**Work instruction**
Restate all of the records below exactly. Do not carry over any image.
BEGIN Available data
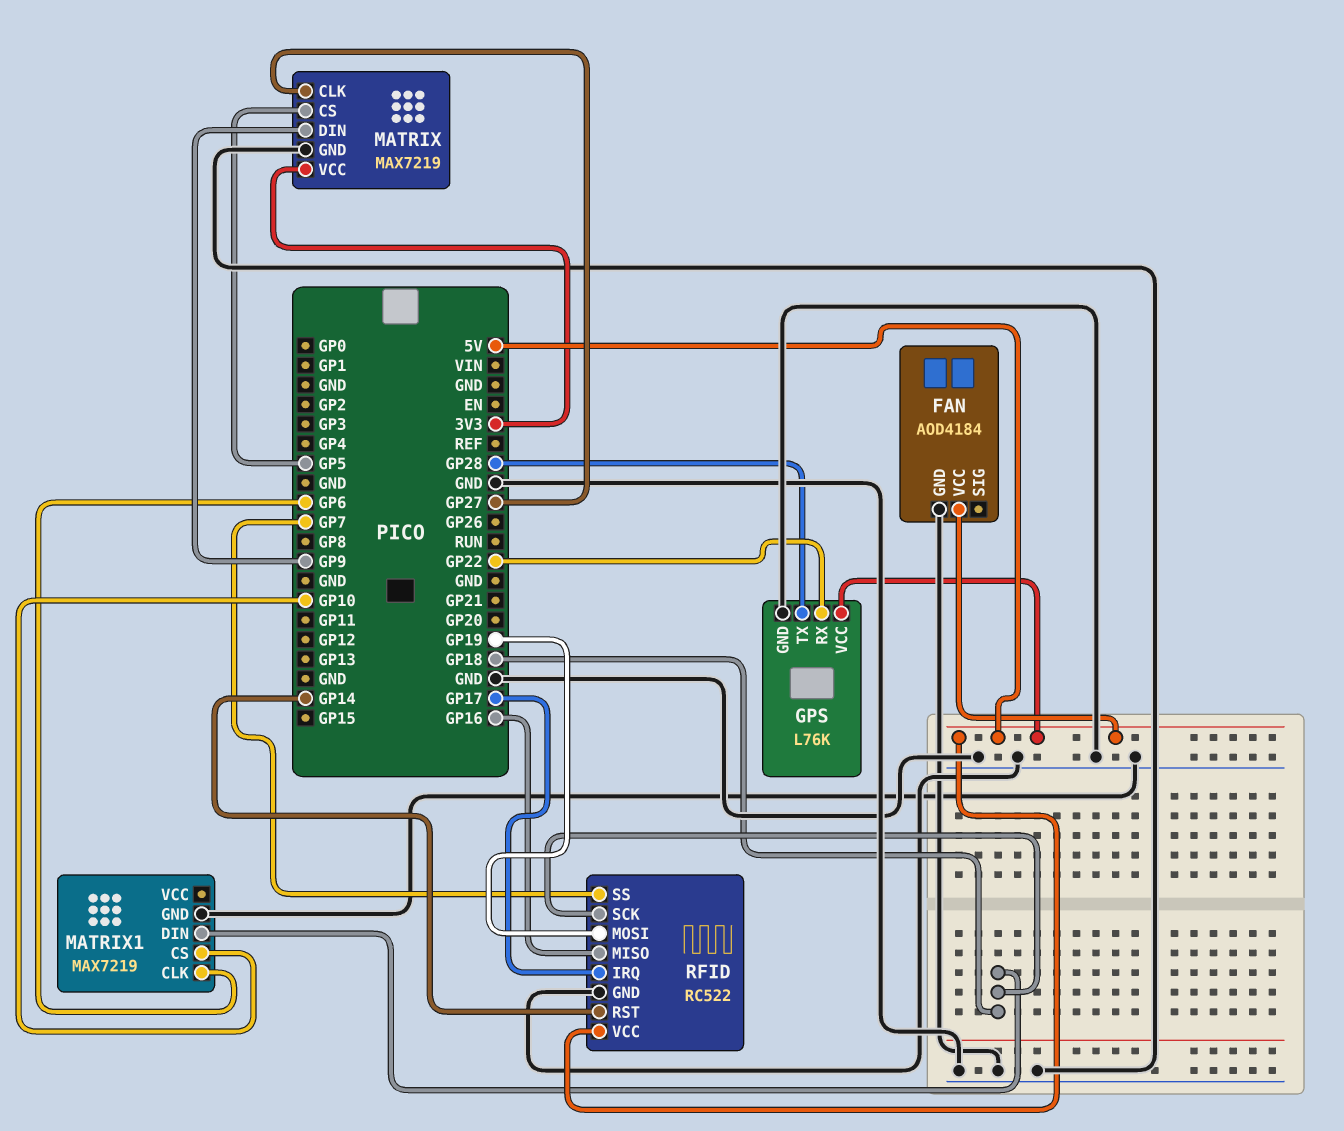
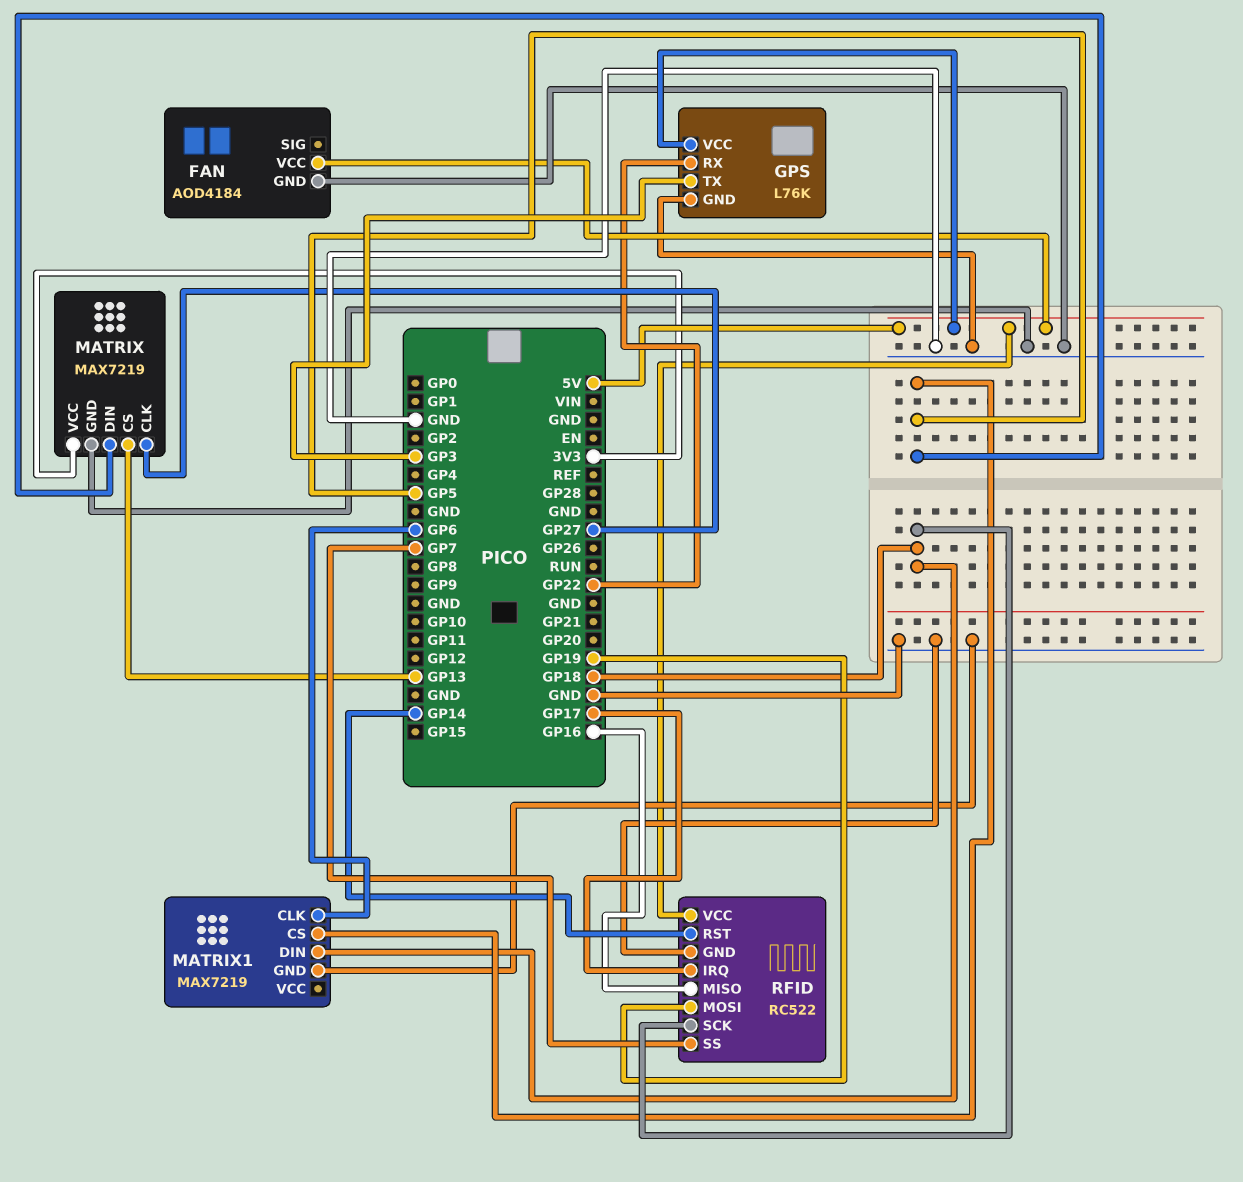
GPS pin TX: GP28 -> GP3
MATRIX pin CS: GP5 -> GP13
MATRIX pin DIN: GP9 -> GP5
MATRIX1 pin CS: GP10 -> GP5

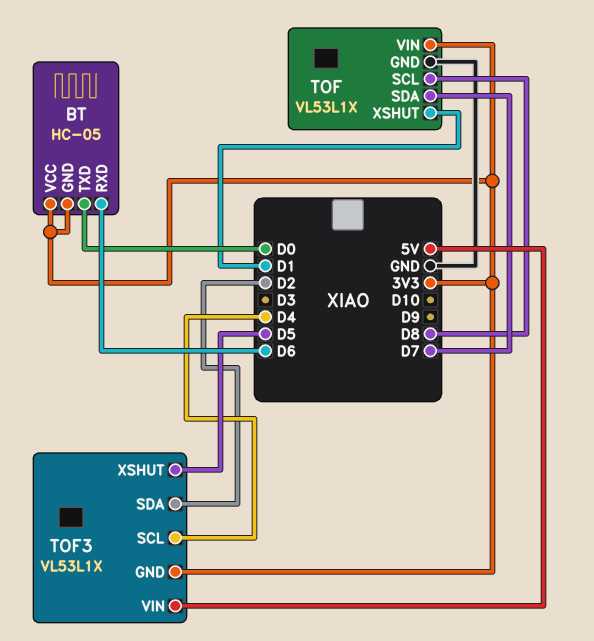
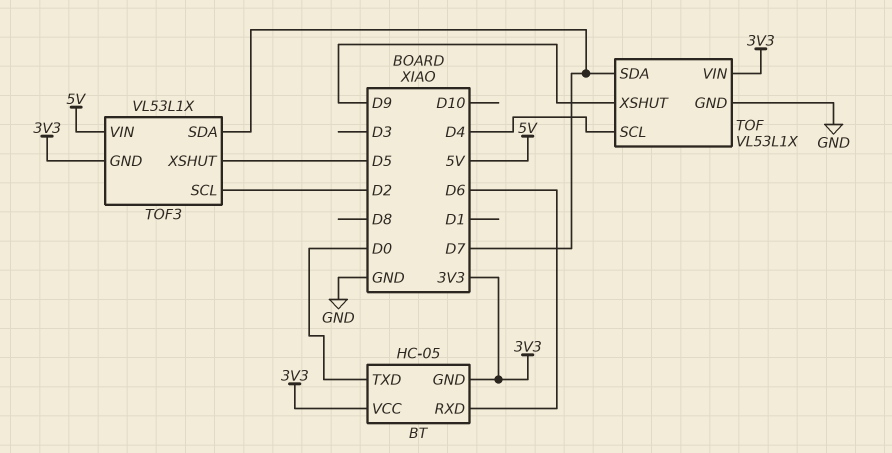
TOF pin SCL: D8 -> D4
TOF pin XSHUT: D1 -> D9
TOF3 pin SCL: D4 -> D2
TOF3 pin SDA: D2 -> D7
END Available data
**Completed task**
GPS pin TX: GP28 -> GP3
MATRIX pin CS: GP5 -> GP13
MATRIX pin DIN: GP9 -> GP5
MATRIX1 pin CS: GP10 -> GP5

TOF pin SCL: D8 -> D4
TOF pin XSHUT: D1 -> D9
TOF3 pin SCL: D4 -> D2
TOF3 pin SDA: D2 -> D7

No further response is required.